• _Problem requirements_
Carry over every entry exactly as written, though not the pictures it contains.

Segment Start: Study material

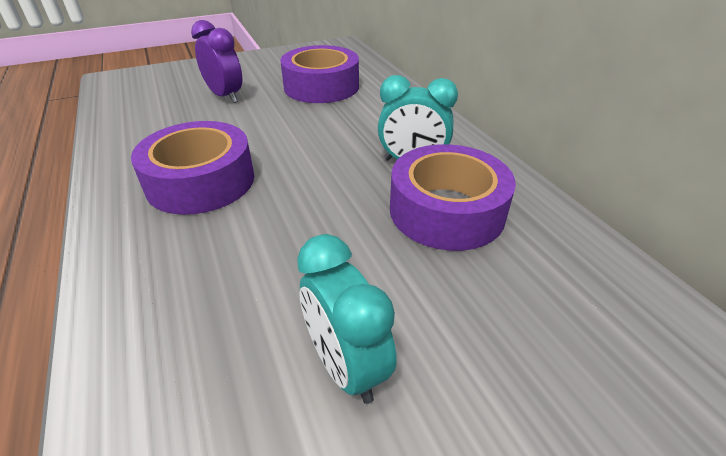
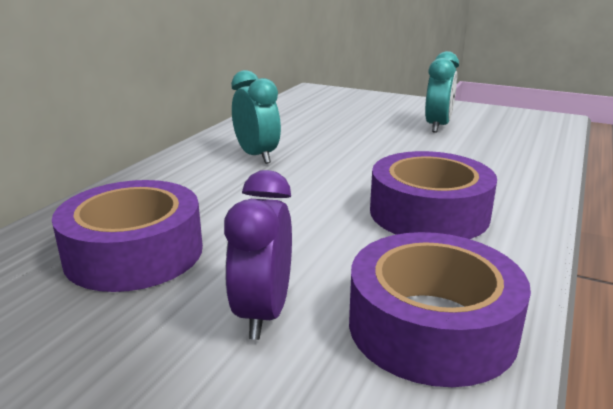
camera: 130 degrees left, 15 degrees down
(446, 211) = (299, 135): purple tape -> purple tape (431, 326)

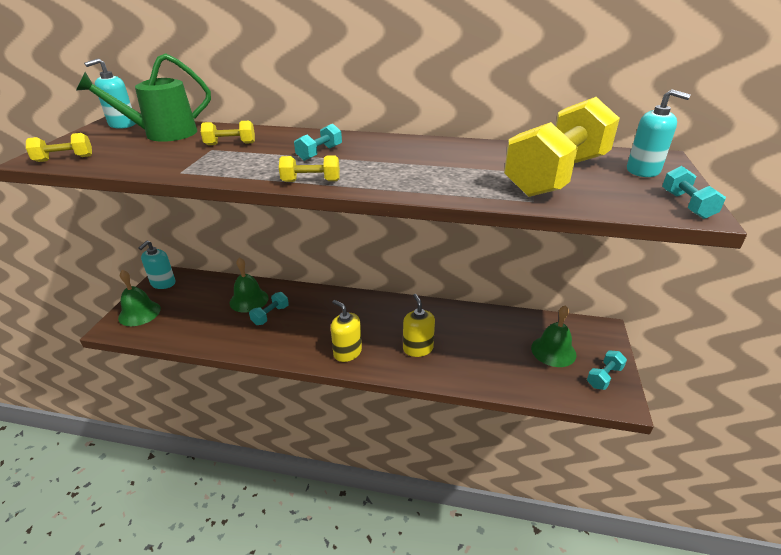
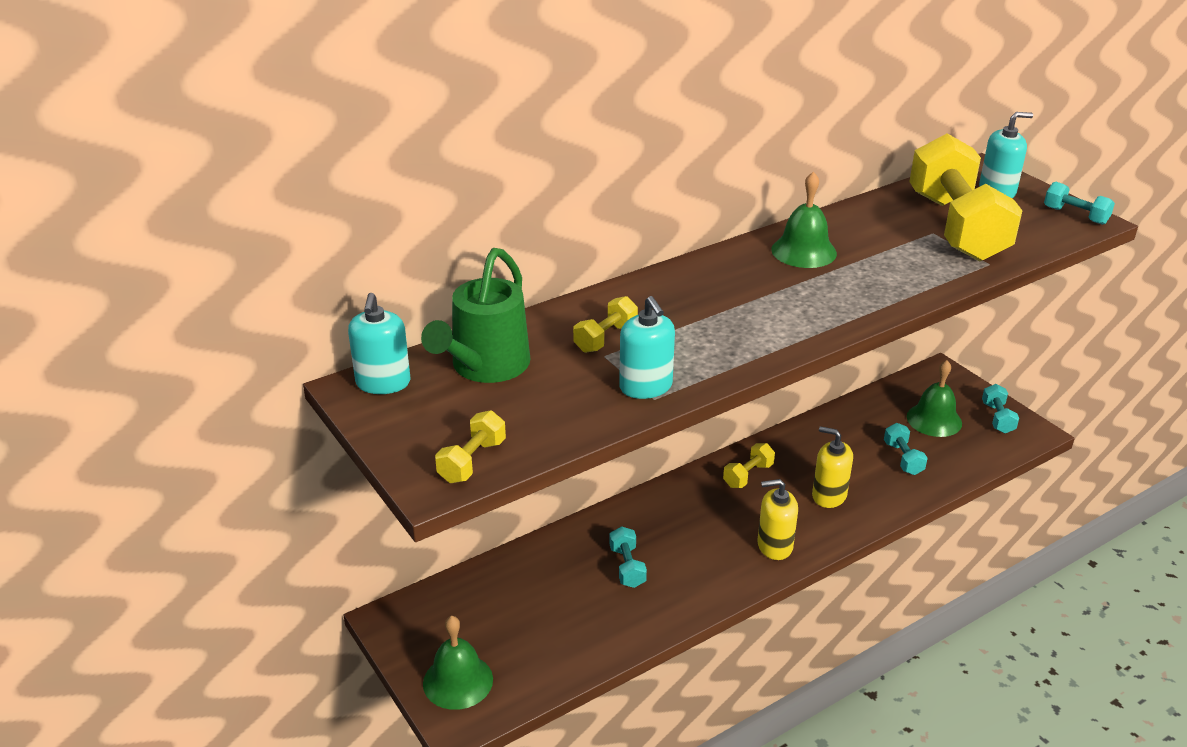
camera: 45 degrees left, 0 degrees up
(163, 283) = (409, 628): turquoise soap dispenser -> turquoise soap dispenser (646, 387)
(249, 300) = (568, 569): green bell -> green bell (804, 251)
(311, 181) = (798, 337): yellow dumbbell -> yellow dumbbell (748, 475)
(319, 153) = (725, 301): turquoise dumbbell -> turquoise dumbbell (903, 458)

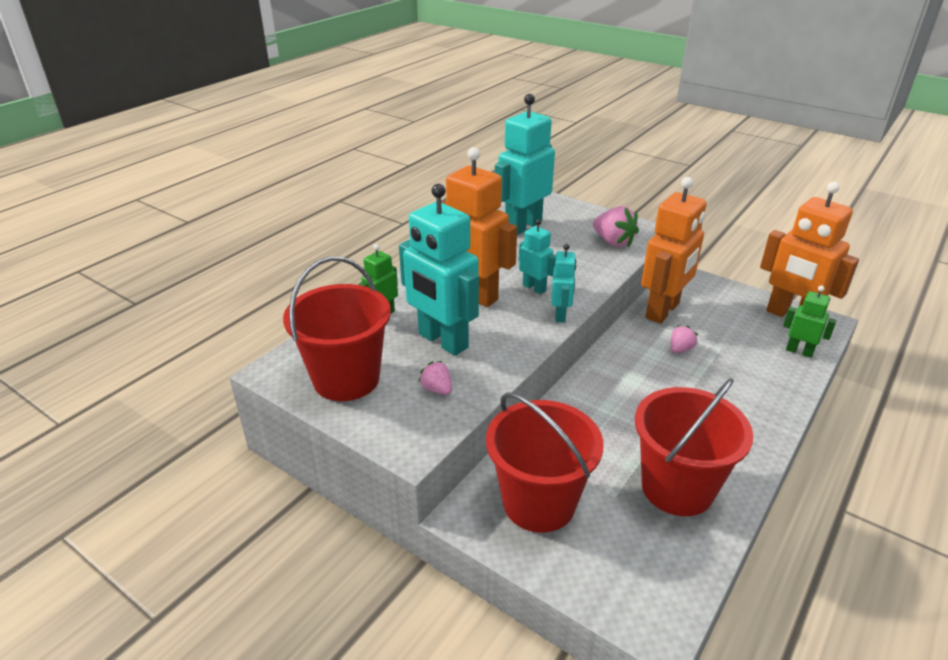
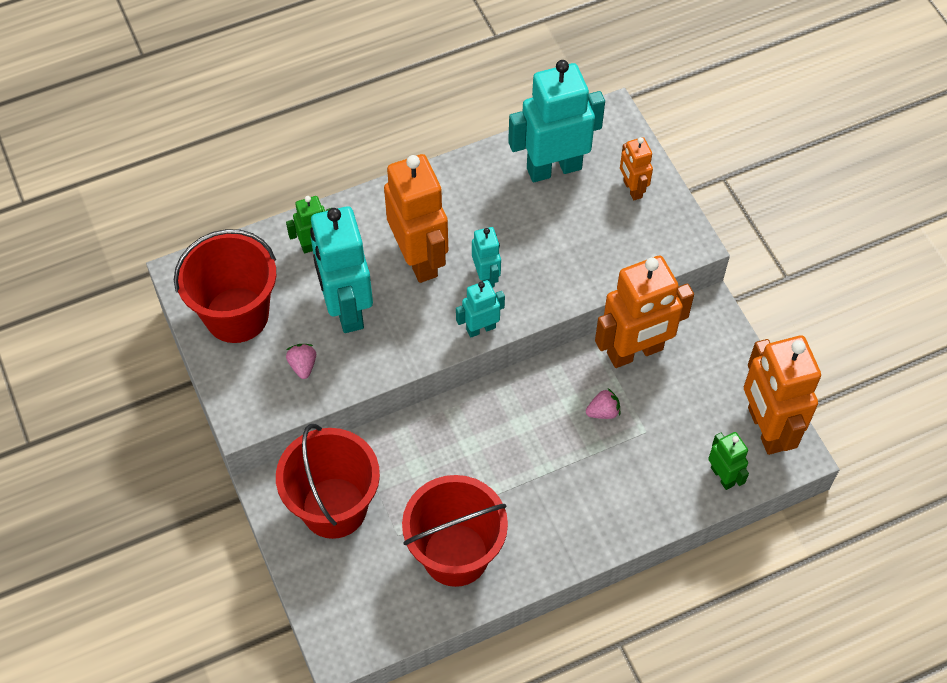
camera: 30 degrees right, 25 degrees up
(560, 315) = (480, 328): turquoise robot -> turquoise robot turned 150 degrees counterclockwise
(584, 220) = (632, 189): none -> orange robot
(613, 242) = (631, 243): pink strawberry -> none

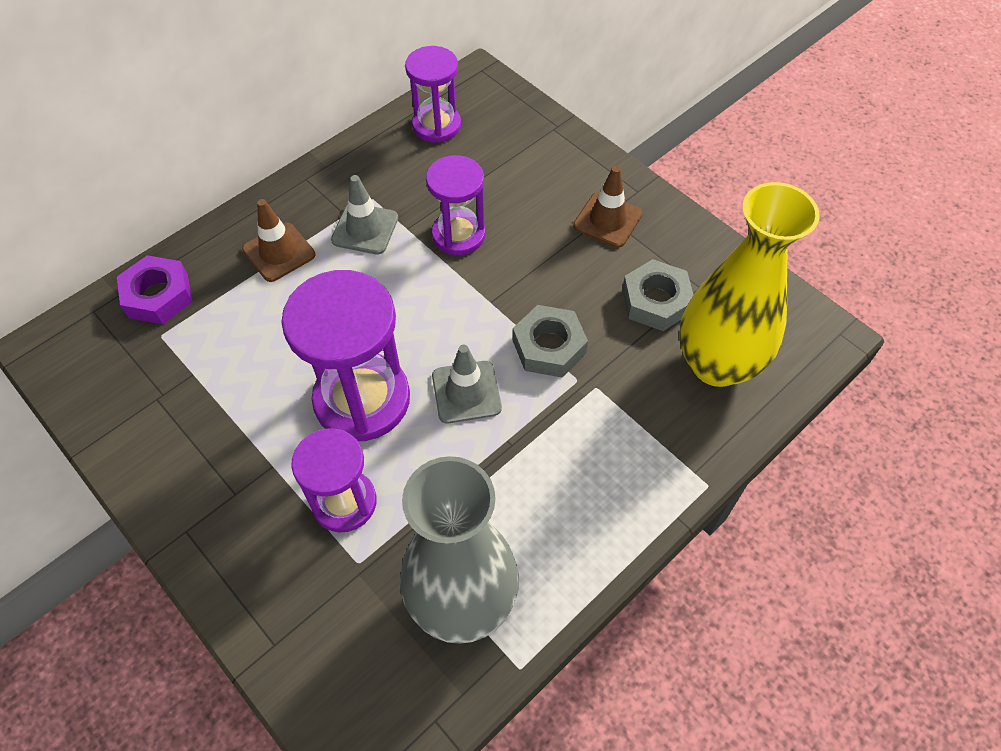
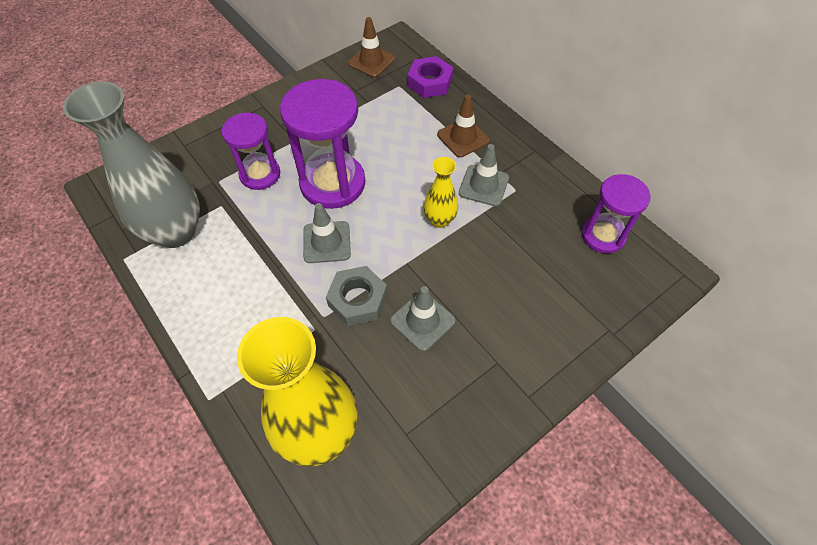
camera: 95 degrees right, 0 degrees up
(422, 271) = (439, 220): none -> yellow vase
(458, 235) = (476, 245): purple hourglass -> none
(567, 280) = (422, 321): none -> grey traffic cone
(607, 220) = (490, 363): brown traffic cone -> brown traffic cone (371, 61)
(656, 301) = (393, 390): grey nut -> none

Segment End: Study material

• _Your response_
camera: 130 degrees left, 15 degrees down
(446, 211) = (299, 135): purple tape -> purple tape (431, 326)

camera: 45 degrees left, 0 degrees up
(163, 283) = (409, 628): turquoise soap dispenser -> turquoise soap dispenser (646, 387)
(249, 300) = (568, 569): green bell -> green bell (804, 251)
(311, 181) = (798, 337): yellow dumbbell -> yellow dumbbell (748, 475)
(319, 153) = (725, 301): turquoise dumbbell -> turquoise dumbbell (903, 458)

camera: 30 degrees right, 25 degrees up
(560, 315) = (480, 328): turquoise robot -> turquoise robot turned 150 degrees counterclockwise
(584, 220) = (632, 189): none -> orange robot
(613, 242) = (631, 243): pink strawberry -> none

camera: 95 degrees right, 0 degrees up
(422, 271) = (439, 220): none -> yellow vase
(458, 235) = (476, 245): purple hourglass -> none
(567, 280) = (422, 321): none -> grey traffic cone
(607, 220) = (490, 363): brown traffic cone -> brown traffic cone (371, 61)
(656, 301) = (393, 390): grey nut -> none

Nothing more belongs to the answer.